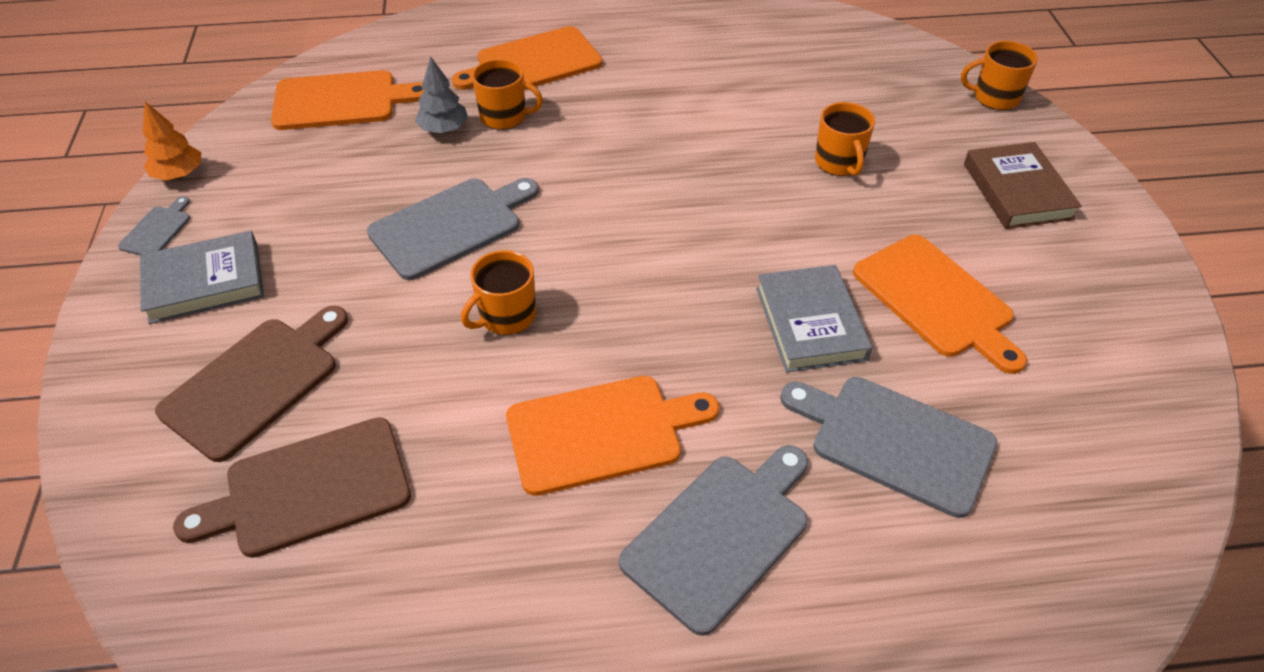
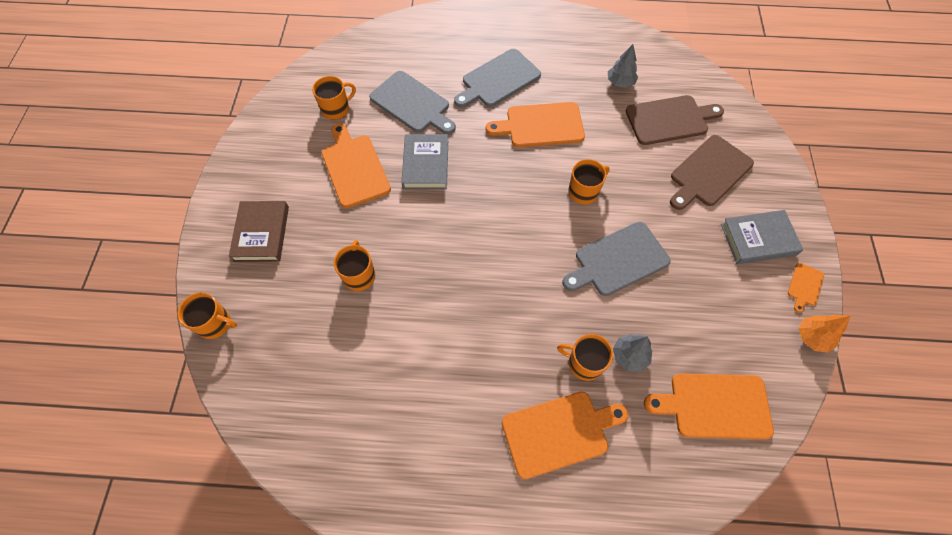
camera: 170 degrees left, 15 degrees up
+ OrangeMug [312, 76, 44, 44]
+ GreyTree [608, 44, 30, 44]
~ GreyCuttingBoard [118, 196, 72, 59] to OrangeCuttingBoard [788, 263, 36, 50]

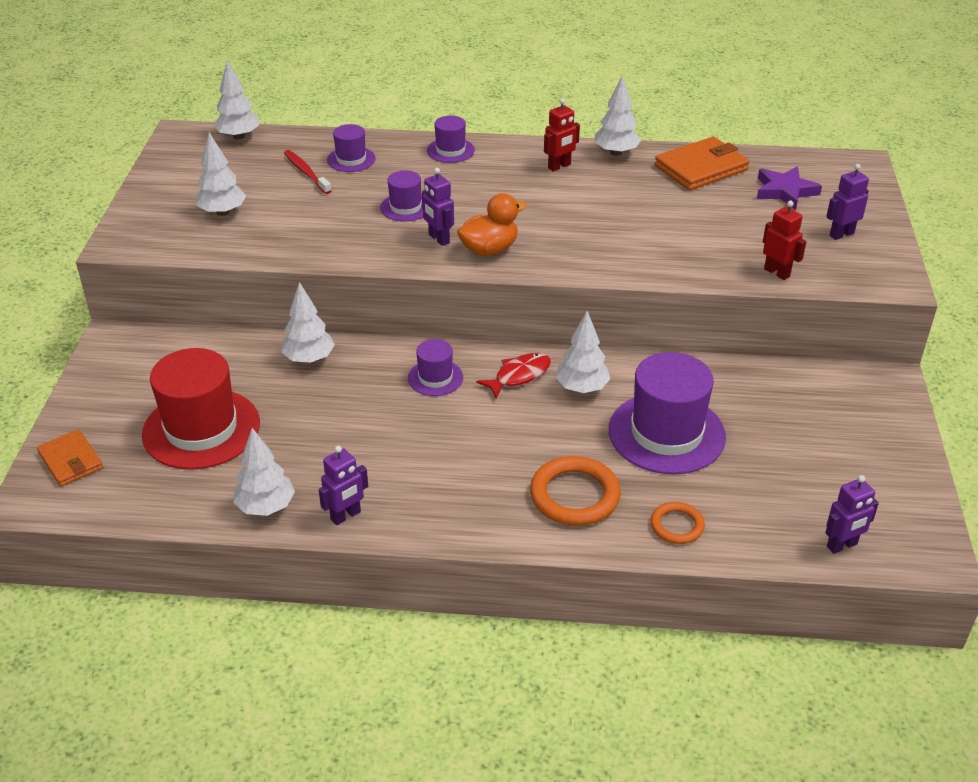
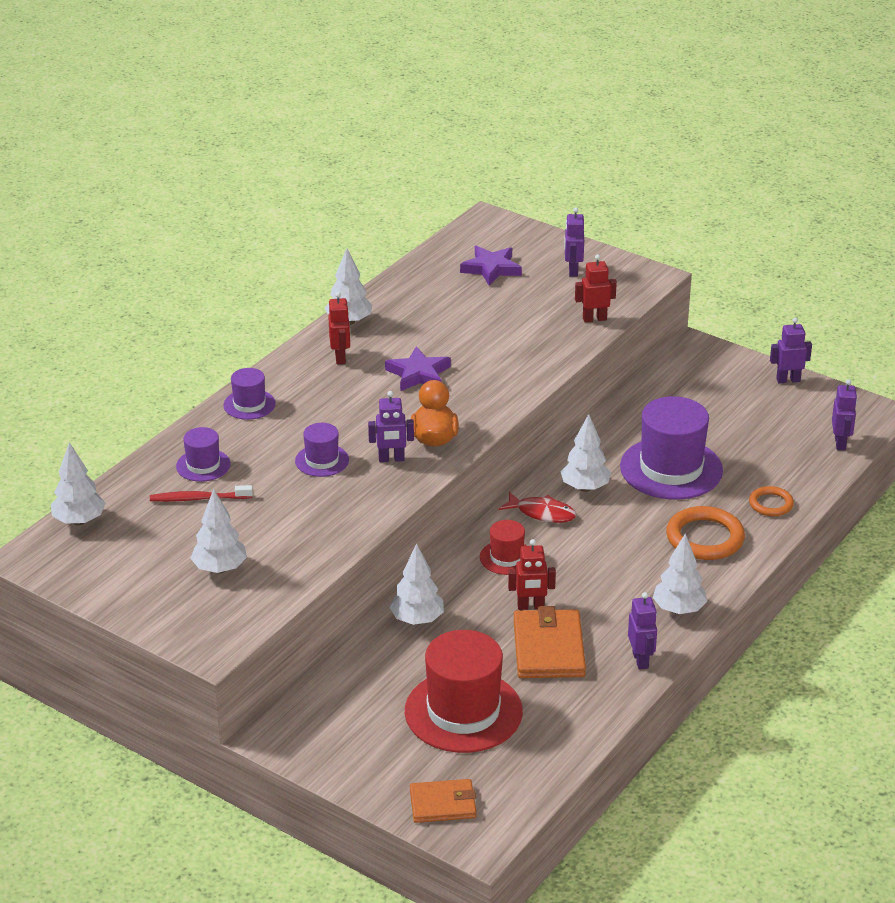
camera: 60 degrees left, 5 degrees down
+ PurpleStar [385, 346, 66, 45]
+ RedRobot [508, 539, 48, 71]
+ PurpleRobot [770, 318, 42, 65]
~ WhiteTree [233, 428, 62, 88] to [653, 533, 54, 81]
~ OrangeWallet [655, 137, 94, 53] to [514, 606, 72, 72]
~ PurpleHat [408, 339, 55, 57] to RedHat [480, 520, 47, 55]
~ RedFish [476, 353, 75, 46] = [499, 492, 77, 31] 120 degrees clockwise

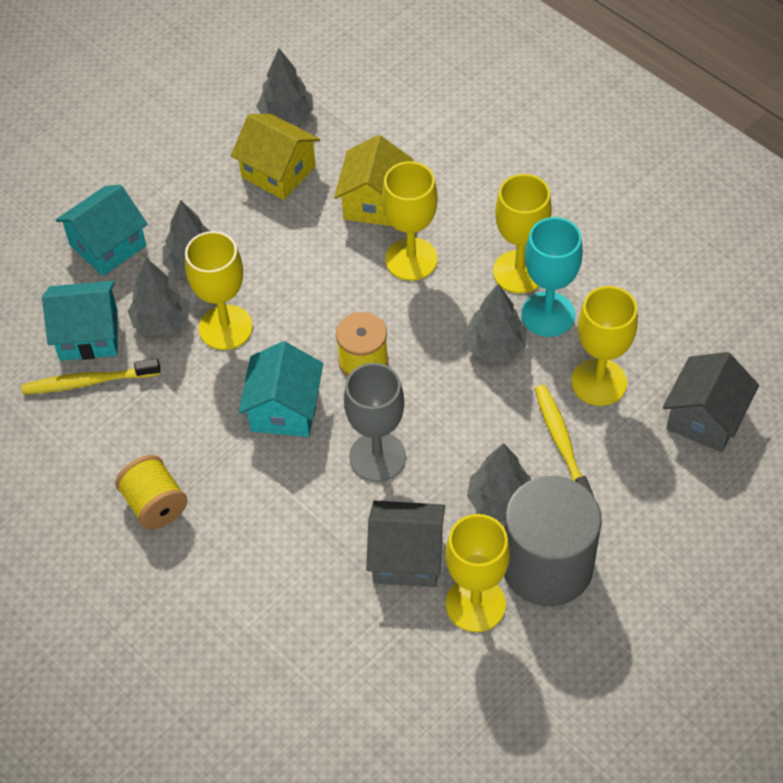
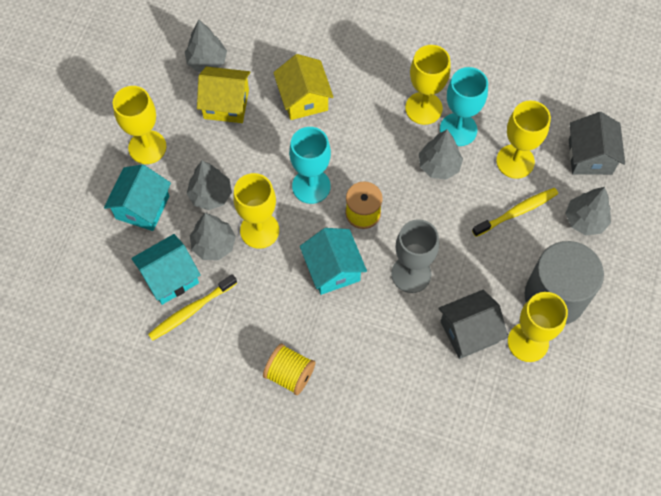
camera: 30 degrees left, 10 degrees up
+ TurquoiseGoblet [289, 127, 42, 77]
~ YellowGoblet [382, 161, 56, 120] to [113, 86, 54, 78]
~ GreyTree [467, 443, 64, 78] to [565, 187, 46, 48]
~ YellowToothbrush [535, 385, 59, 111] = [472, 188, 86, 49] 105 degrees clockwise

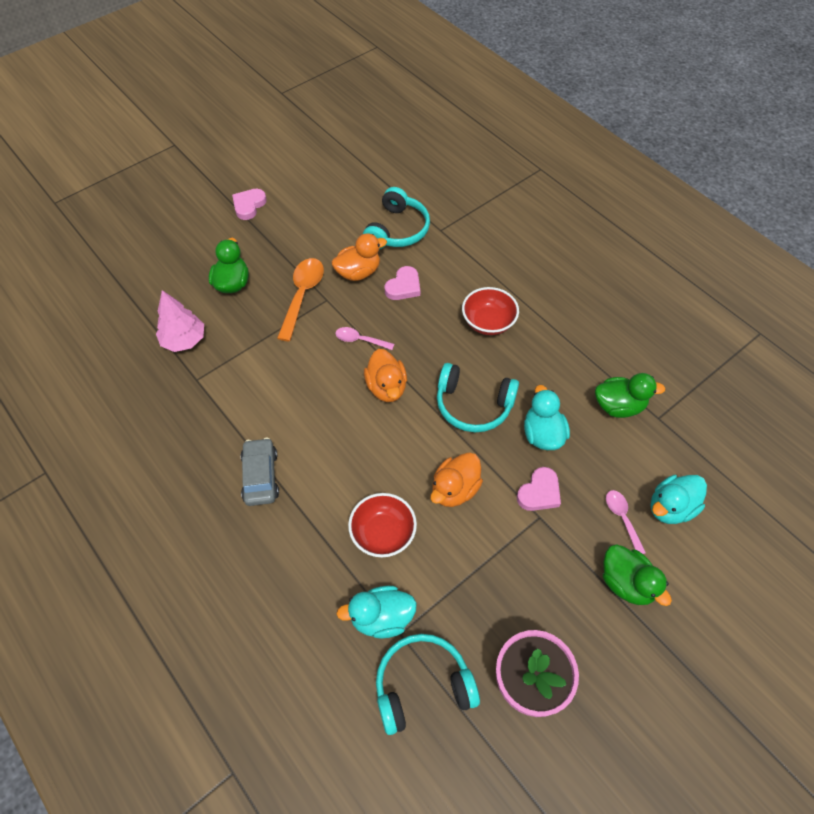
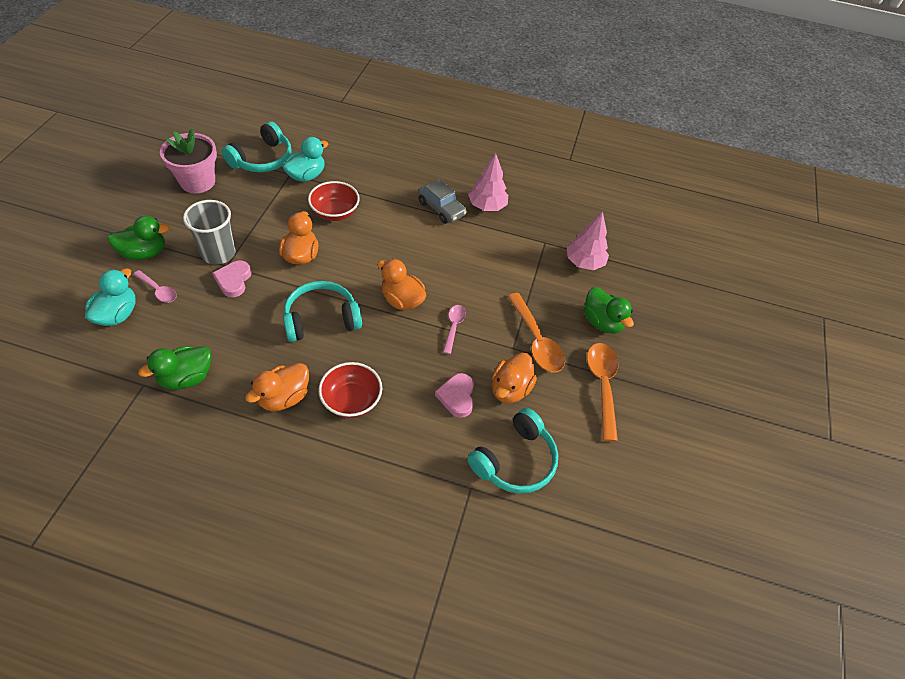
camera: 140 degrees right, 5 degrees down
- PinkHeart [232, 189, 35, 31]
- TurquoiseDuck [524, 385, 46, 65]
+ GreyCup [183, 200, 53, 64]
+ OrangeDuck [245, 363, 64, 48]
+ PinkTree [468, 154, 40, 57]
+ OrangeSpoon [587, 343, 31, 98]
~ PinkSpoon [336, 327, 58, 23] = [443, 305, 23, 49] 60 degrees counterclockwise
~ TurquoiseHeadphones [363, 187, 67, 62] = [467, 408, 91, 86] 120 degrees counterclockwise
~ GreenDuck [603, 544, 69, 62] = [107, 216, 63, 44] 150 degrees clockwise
--- --- ---
- [What is required] Write out each line of the data above exactly, starting at the top and finishing with the line containing "44, 30, 44]"; omit the pictures.

- [Output of the exercise]
camera: 170 degrees left, 15 degrees up
+ OrangeMug [312, 76, 44, 44]
+ GreyTree [608, 44, 30, 44]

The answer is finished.